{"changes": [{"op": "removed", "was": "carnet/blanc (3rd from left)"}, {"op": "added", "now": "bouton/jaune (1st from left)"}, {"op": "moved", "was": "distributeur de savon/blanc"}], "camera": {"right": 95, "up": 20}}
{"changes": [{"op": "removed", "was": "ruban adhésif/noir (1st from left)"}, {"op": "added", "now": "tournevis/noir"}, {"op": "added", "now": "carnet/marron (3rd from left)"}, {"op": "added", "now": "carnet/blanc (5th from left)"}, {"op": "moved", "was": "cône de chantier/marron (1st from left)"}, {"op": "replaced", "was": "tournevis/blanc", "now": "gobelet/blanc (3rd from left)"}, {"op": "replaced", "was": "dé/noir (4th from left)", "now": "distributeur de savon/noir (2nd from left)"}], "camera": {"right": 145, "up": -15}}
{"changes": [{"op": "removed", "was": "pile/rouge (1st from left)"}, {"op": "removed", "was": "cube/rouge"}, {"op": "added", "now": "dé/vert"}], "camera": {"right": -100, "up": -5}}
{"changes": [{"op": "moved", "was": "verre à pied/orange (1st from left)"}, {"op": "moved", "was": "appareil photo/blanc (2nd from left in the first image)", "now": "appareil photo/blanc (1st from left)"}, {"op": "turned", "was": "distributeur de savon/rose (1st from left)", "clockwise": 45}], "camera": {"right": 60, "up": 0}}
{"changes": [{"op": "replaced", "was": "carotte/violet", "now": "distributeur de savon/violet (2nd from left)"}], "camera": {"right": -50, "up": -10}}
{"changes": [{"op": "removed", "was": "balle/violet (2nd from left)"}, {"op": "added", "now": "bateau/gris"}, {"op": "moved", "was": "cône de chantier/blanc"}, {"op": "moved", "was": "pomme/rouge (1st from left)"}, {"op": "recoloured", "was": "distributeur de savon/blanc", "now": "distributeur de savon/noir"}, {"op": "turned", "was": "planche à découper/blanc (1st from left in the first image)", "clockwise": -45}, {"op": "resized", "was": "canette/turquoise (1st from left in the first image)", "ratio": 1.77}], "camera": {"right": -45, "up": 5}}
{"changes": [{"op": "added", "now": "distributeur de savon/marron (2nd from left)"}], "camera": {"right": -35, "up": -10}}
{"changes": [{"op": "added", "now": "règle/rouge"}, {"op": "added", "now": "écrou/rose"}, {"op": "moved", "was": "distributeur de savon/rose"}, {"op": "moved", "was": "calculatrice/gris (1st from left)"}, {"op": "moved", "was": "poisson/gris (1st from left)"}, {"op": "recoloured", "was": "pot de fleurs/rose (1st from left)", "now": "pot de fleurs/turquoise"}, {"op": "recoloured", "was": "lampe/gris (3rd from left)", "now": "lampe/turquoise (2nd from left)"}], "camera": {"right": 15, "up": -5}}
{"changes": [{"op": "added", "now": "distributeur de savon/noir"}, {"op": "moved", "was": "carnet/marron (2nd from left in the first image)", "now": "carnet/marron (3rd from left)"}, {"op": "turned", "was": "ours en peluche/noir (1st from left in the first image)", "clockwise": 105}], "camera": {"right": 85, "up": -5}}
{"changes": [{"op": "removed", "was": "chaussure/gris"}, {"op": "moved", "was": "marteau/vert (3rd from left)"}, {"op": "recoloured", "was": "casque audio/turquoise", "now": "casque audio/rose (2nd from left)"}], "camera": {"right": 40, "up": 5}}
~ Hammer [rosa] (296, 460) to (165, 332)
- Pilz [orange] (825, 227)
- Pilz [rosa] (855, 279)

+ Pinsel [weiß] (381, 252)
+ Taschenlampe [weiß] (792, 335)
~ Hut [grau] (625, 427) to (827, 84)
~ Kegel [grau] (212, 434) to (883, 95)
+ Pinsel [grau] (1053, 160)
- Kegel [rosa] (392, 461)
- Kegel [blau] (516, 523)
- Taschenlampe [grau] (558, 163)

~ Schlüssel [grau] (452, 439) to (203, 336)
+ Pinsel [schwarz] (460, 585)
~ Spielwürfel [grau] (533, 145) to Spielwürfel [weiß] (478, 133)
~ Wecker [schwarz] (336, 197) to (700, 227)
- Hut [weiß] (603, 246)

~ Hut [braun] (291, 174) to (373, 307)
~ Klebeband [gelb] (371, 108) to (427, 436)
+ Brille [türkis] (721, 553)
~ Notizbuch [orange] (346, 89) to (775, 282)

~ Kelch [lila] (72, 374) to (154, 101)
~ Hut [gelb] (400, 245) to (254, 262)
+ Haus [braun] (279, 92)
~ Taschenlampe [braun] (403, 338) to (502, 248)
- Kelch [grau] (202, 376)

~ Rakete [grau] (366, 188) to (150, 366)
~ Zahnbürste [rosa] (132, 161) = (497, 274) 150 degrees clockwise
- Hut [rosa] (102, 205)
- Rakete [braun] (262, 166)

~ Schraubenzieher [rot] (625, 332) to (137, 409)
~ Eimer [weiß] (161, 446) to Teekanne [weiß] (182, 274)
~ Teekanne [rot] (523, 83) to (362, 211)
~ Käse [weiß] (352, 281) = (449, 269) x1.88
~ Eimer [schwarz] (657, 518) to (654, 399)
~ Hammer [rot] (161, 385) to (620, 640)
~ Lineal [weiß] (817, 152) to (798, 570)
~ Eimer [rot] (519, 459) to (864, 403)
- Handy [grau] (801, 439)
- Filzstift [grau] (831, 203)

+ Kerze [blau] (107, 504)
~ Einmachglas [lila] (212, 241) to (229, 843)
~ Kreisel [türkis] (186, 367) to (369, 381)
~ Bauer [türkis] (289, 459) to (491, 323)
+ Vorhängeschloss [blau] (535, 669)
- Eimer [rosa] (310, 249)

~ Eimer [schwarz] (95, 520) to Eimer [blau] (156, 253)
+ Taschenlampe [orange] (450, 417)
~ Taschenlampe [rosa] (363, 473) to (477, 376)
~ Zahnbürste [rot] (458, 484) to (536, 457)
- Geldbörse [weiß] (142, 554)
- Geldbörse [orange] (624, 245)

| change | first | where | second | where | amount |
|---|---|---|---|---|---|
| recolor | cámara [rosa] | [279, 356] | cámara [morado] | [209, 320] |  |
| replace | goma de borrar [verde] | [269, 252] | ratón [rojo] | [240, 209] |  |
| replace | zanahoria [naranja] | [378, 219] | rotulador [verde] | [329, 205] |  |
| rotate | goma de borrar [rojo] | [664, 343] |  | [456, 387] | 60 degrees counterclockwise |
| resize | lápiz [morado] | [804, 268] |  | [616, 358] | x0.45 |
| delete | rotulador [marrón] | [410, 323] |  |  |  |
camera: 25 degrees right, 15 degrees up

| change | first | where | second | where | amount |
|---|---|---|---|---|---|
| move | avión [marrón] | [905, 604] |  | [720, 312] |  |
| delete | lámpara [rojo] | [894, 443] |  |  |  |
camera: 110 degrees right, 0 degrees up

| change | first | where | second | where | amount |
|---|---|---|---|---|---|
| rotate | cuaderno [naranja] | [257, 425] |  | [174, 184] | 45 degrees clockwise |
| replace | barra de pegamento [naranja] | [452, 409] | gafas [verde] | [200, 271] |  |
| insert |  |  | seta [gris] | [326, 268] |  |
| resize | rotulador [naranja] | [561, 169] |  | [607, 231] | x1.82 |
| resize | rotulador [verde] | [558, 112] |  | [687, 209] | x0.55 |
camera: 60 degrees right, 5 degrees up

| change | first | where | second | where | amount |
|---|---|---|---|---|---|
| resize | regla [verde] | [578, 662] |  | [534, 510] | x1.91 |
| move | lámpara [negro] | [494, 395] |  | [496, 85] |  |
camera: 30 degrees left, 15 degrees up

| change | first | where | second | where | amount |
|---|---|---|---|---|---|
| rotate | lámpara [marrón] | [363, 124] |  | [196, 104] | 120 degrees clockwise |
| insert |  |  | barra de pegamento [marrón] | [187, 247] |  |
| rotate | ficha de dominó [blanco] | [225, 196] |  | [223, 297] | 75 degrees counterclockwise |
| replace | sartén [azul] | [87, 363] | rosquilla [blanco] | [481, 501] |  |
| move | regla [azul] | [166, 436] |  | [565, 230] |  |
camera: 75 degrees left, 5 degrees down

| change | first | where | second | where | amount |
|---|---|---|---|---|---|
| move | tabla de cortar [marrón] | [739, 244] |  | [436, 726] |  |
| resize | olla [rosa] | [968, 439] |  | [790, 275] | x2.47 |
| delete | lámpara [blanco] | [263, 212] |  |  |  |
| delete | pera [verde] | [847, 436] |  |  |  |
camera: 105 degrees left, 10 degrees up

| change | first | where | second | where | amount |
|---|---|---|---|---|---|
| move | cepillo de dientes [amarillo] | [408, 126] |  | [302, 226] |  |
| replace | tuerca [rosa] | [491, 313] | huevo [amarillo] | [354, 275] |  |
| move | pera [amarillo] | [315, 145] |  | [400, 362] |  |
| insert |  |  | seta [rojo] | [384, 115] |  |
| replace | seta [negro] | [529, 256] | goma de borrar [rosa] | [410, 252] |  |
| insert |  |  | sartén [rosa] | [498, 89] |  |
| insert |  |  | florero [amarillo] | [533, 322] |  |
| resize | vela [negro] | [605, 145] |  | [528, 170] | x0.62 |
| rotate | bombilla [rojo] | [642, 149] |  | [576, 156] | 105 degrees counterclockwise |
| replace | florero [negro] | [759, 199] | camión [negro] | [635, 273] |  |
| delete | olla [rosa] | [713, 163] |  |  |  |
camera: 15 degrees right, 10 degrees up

....

## Work instructions
Please copy every line in the entries where "morado" appears.

## Answer for this exercise
| recolor | cámara [rosa] | [279, 356] | cámara [morado] | [209, 320] |  |
| resize | lápiz [morado] | [804, 268] |  | [616, 358] | x0.45 |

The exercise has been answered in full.